WORK ORDER: Starting with the line that contains "IC104 pin BYP: N9 -> none", reproduce each line through the end of the entries exactly as written.
*** MATERIAL SUPPLIED ***
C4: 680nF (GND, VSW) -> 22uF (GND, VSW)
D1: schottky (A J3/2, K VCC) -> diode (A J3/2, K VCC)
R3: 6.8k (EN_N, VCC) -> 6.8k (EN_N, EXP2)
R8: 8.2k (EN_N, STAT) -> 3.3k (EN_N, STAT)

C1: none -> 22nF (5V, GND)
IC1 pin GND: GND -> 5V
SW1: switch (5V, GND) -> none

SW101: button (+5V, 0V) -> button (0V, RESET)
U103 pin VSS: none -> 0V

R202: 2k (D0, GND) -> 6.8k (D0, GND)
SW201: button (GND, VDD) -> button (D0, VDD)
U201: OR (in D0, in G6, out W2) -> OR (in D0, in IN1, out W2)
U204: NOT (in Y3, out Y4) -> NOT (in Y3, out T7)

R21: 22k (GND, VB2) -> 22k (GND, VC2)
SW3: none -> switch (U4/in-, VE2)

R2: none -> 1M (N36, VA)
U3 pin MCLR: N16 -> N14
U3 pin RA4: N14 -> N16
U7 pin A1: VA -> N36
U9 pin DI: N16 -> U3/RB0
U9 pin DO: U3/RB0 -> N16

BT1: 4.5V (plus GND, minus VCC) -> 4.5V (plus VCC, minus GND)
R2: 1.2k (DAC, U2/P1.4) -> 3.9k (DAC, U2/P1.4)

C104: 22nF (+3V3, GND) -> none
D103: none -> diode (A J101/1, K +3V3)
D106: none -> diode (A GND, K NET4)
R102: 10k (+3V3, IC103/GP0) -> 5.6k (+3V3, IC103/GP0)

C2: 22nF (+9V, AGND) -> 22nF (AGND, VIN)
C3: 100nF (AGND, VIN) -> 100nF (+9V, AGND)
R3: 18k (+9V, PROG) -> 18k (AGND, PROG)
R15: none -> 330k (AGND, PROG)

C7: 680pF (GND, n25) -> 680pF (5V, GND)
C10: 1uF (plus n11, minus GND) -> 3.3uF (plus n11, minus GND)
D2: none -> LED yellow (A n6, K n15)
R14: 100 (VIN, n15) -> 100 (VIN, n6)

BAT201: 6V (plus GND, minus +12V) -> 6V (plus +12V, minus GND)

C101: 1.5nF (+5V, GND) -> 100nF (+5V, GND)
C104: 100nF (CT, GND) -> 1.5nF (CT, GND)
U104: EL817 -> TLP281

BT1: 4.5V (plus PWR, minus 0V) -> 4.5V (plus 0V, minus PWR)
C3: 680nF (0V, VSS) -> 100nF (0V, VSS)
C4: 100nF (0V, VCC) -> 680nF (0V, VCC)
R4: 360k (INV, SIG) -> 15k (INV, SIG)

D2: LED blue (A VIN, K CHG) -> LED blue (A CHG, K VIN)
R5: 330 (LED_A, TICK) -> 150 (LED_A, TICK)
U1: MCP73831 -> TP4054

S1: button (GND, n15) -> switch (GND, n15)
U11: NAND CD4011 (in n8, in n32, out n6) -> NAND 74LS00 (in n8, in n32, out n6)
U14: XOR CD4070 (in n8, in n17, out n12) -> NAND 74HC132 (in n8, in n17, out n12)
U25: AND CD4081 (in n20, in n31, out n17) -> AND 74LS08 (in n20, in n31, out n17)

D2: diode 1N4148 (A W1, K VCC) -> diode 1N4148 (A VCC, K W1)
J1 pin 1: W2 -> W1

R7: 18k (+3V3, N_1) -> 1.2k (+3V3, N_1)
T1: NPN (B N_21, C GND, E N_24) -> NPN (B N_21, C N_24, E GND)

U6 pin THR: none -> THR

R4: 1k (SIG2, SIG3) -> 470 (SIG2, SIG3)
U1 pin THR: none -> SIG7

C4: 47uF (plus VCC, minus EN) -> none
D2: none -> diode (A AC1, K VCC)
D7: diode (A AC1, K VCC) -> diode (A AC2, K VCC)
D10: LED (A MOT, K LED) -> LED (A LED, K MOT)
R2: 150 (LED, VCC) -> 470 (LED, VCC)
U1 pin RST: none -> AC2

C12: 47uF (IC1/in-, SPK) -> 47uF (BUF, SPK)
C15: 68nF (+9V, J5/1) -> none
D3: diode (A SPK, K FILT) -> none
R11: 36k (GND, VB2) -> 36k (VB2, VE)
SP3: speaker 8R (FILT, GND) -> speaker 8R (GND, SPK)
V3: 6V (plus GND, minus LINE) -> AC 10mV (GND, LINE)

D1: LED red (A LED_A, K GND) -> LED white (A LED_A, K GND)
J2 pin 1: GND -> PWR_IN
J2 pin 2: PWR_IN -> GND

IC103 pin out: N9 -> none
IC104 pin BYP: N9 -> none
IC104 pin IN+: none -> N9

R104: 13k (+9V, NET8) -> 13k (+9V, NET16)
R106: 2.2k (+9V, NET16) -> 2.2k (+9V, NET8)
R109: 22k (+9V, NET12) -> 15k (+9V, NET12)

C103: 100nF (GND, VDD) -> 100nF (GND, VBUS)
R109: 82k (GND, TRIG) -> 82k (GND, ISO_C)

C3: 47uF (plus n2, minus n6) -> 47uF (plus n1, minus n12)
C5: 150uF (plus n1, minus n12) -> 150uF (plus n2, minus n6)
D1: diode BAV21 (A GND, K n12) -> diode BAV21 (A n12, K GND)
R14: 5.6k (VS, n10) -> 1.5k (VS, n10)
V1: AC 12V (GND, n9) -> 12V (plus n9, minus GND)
*** End of MATERIAL SUPPLIED ***
ANSWER TO THIS EXERCISE:
IC104 pin BYP: N9 -> none
IC104 pin IN+: none -> N9

R104: 13k (+9V, NET8) -> 13k (+9V, NET16)
R106: 2.2k (+9V, NET16) -> 2.2k (+9V, NET8)
R109: 22k (+9V, NET12) -> 15k (+9V, NET12)

C103: 100nF (GND, VDD) -> 100nF (GND, VBUS)
R109: 82k (GND, TRIG) -> 82k (GND, ISO_C)

C3: 47uF (plus n2, minus n6) -> 47uF (plus n1, minus n12)
C5: 150uF (plus n1, minus n12) -> 150uF (plus n2, minus n6)
D1: diode BAV21 (A GND, K n12) -> diode BAV21 (A n12, K GND)
R14: 5.6k (VS, n10) -> 1.5k (VS, n10)
V1: AC 12V (GND, n9) -> 12V (plus n9, minus GND)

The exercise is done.